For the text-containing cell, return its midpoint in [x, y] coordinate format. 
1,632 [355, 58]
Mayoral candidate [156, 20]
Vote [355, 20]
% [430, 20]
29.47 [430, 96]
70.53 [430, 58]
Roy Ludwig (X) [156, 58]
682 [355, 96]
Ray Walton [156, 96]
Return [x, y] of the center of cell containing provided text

DESCRIPTION OF THE TASK
Retype every line of the listing above without changing anything.

RESPONSE TO THIS EXERCISE
For the text-containing cell, return its midpoint in [x, y] coordinate format. 
1,632 [355, 58]
Mayoral candidate [156, 20]
Vote [355, 20]
% [430, 20]
29.47 [430, 96]
70.53 [430, 58]
Roy Ludwig (X) [156, 58]
682 [355, 96]
Ray Walton [156, 96]
Return [x, y] of the center of cell containing provided text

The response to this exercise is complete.